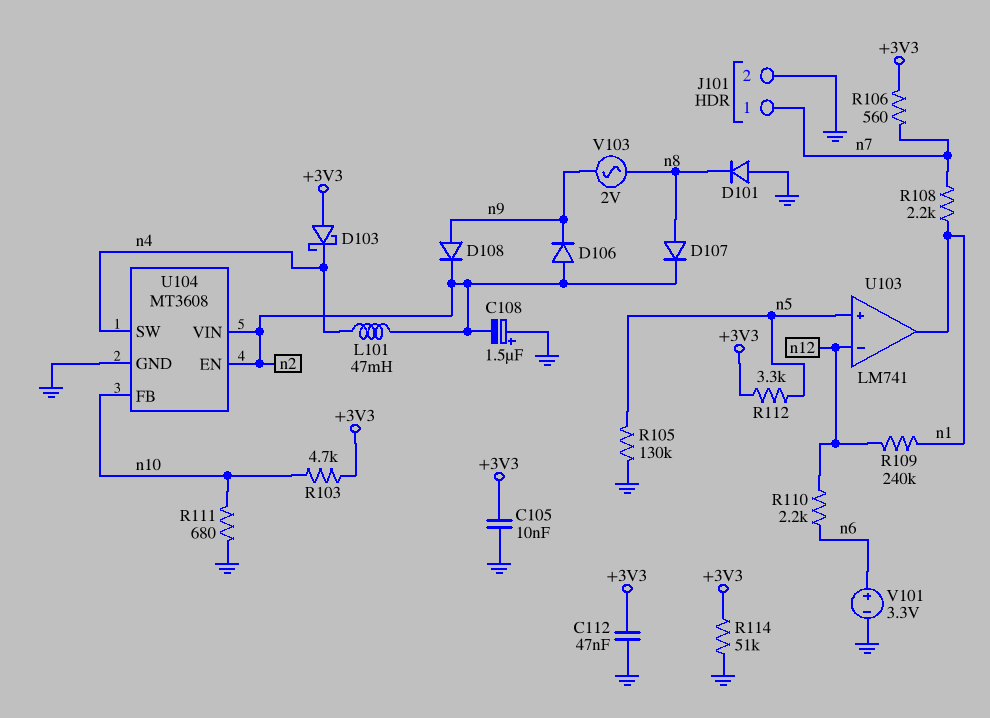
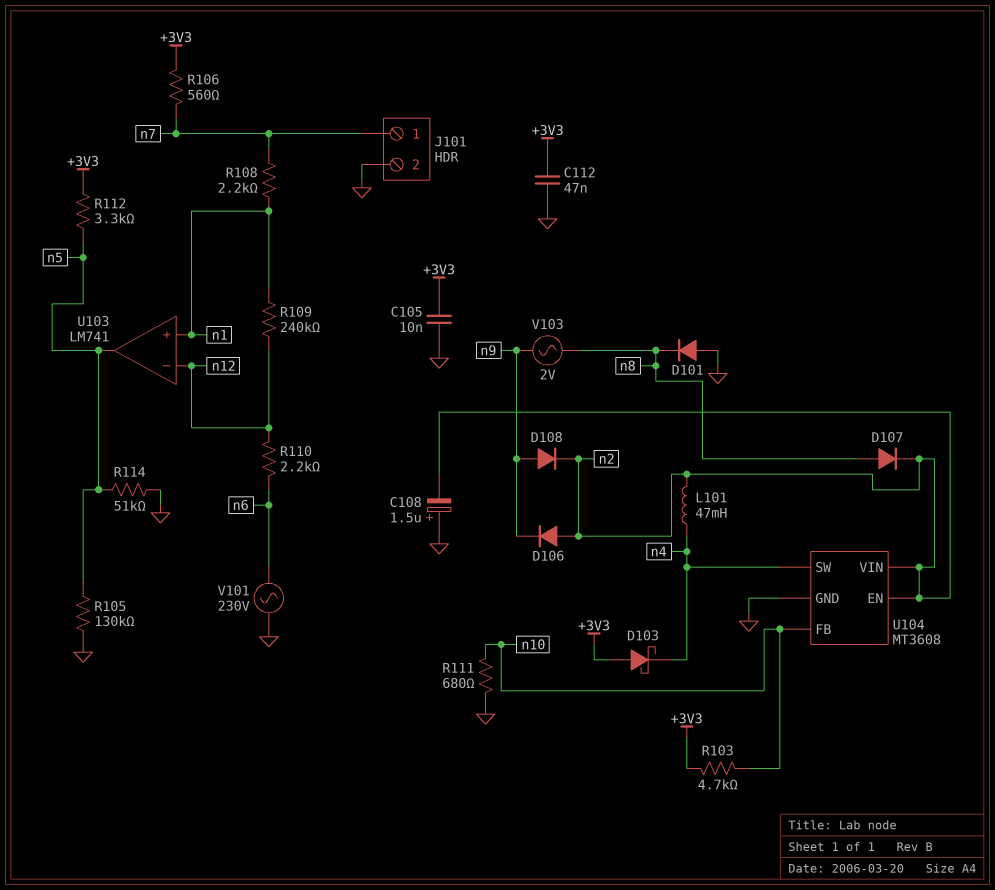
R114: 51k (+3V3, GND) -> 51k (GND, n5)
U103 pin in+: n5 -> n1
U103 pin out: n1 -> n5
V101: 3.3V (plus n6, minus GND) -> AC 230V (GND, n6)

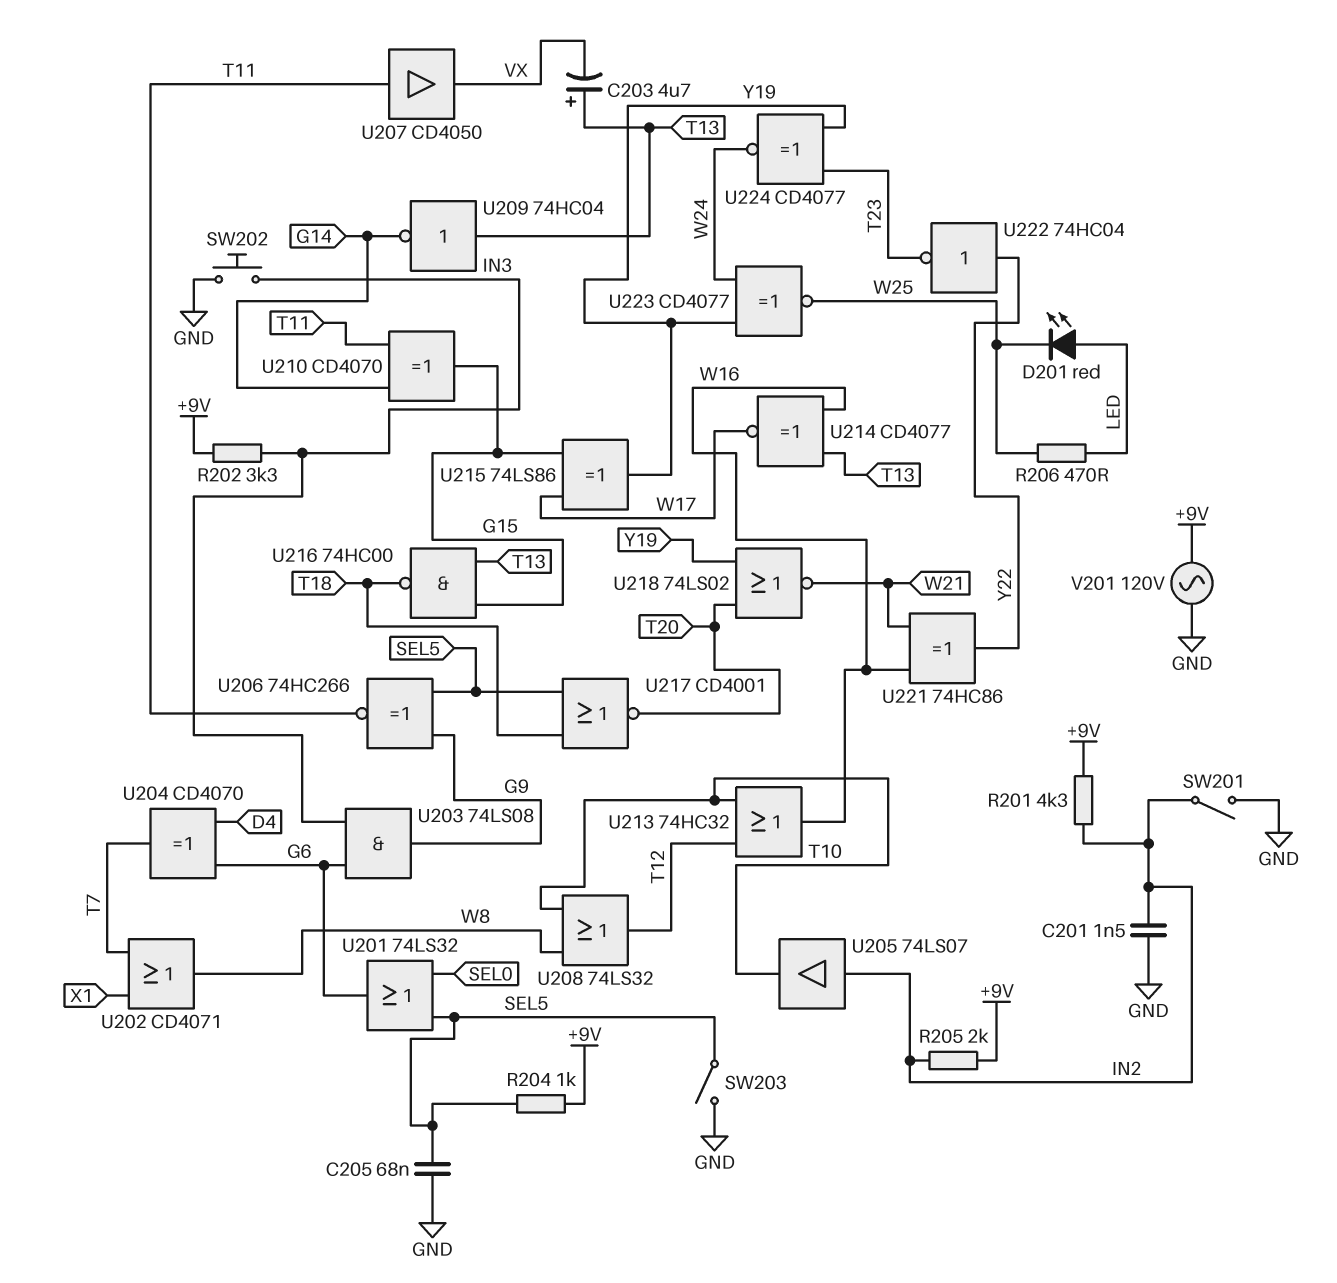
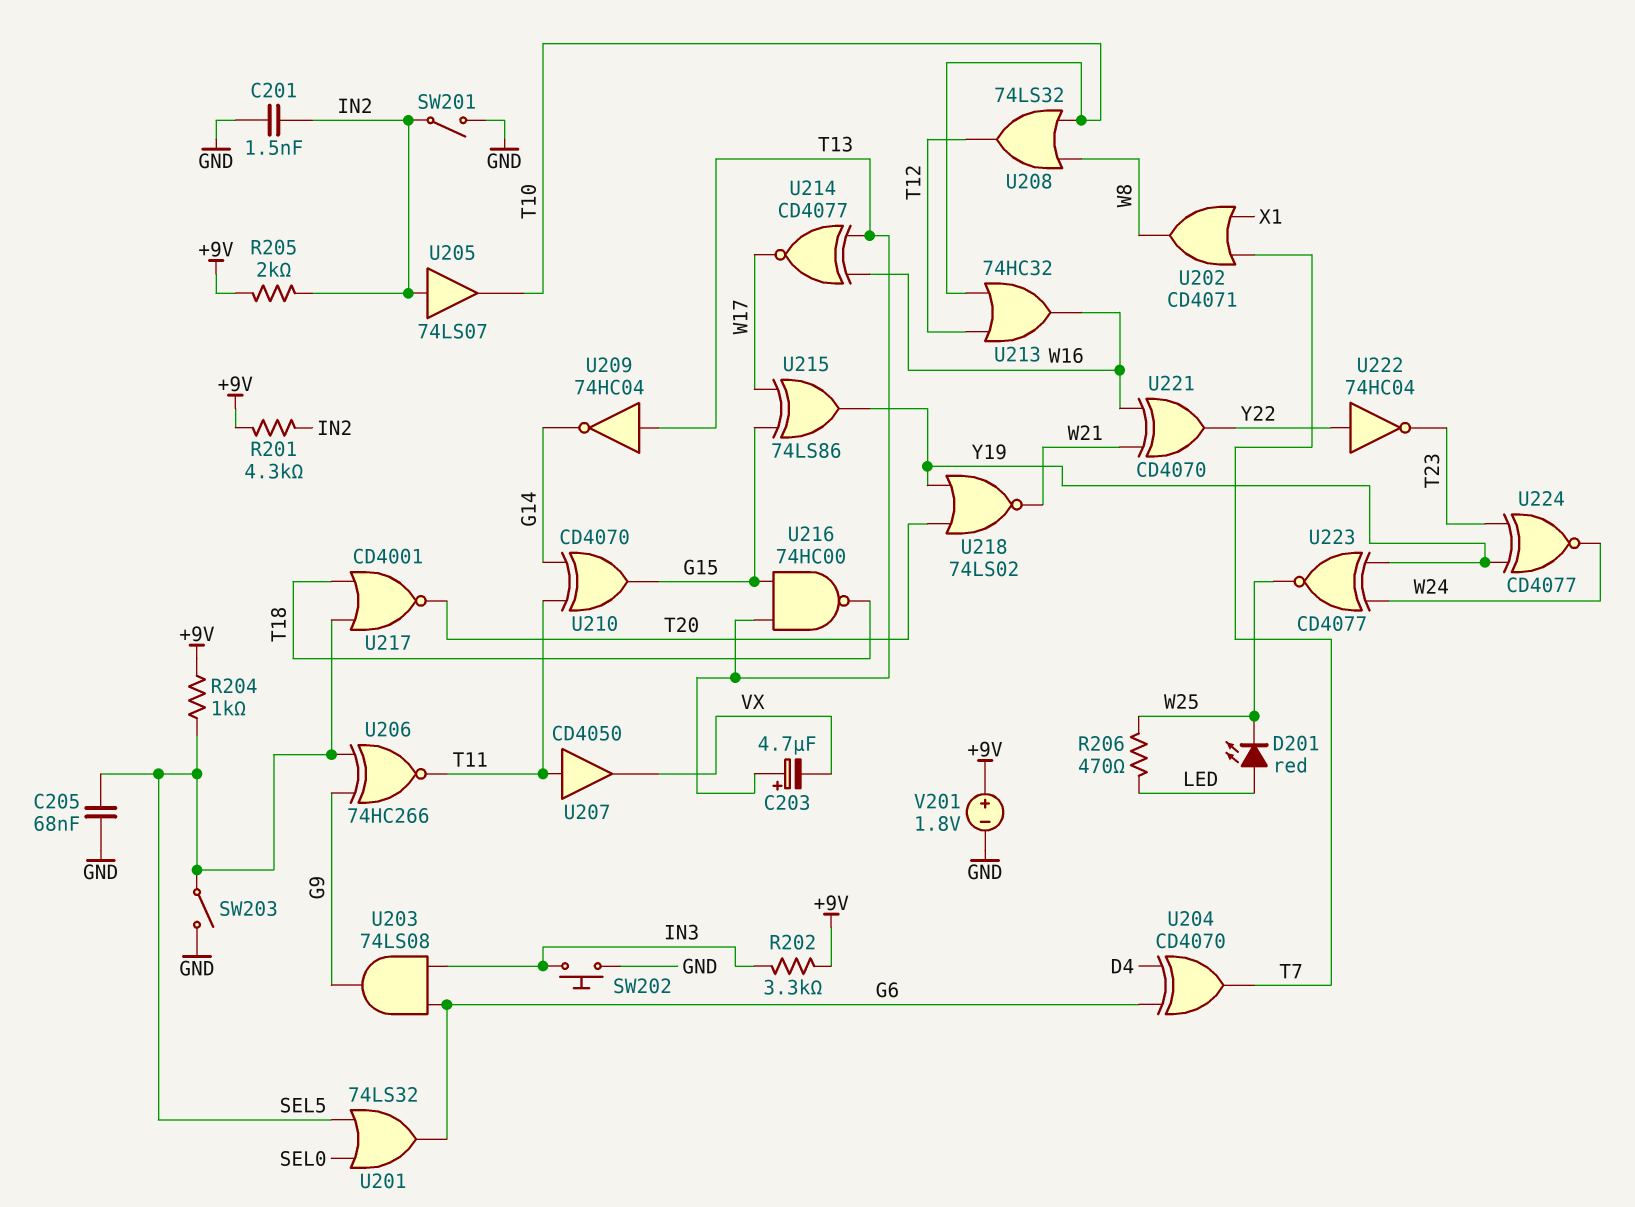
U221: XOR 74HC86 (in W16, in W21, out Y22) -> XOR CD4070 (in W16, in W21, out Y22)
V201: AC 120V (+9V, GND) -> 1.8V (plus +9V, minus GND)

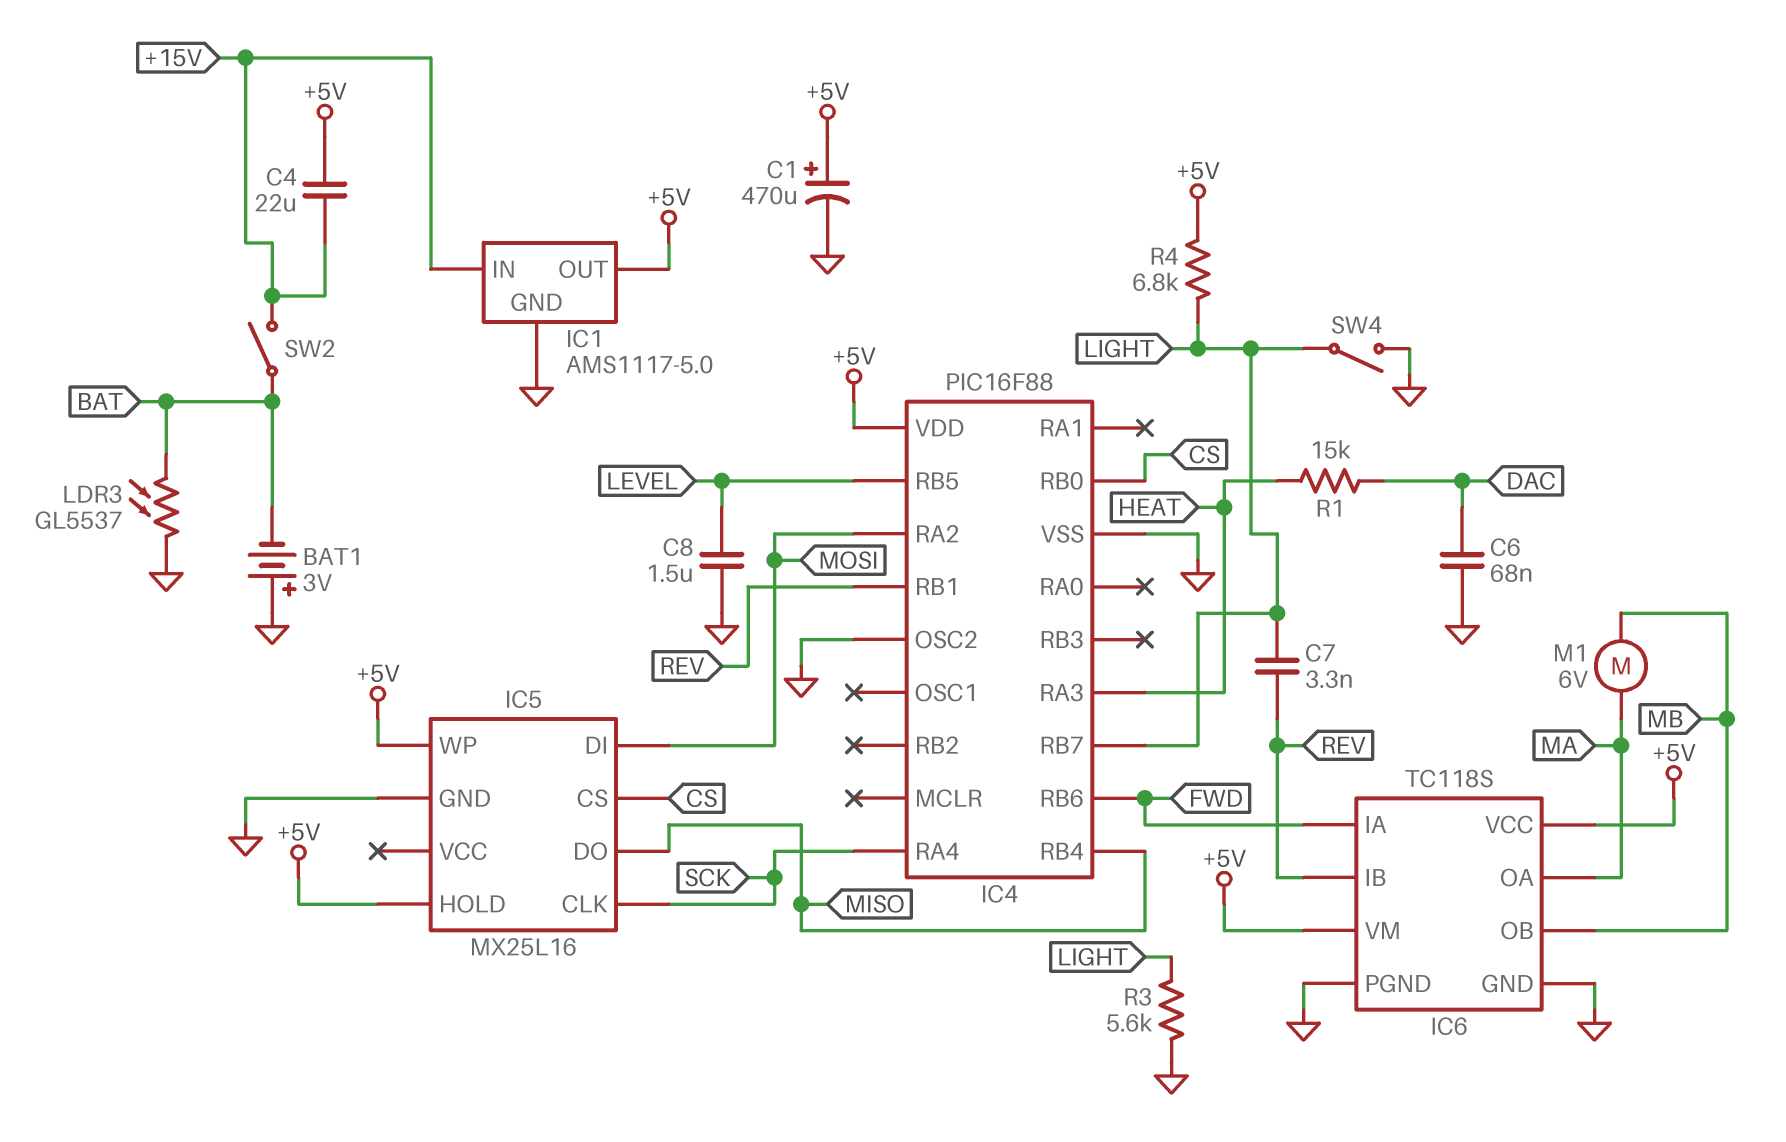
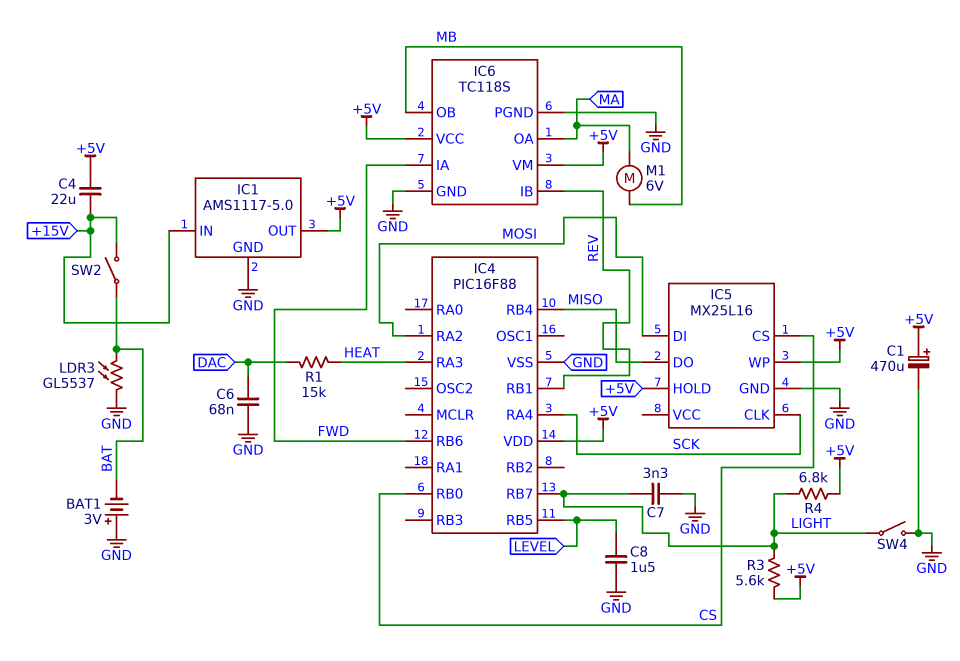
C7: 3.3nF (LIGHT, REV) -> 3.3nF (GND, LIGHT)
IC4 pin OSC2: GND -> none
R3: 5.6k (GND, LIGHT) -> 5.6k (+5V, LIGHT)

■ ■ ■ ■ ■ ■ ■

- **WORK TASK**
Whenever a line of the data holds the string "minus", pick that line out.

- **TASK OUTPUT**
V101: 3.3V (plus n6, minus GND) -> AC 230V (GND, n6)
V201: AC 120V (+9V, GND) -> 1.8V (plus +9V, minus GND)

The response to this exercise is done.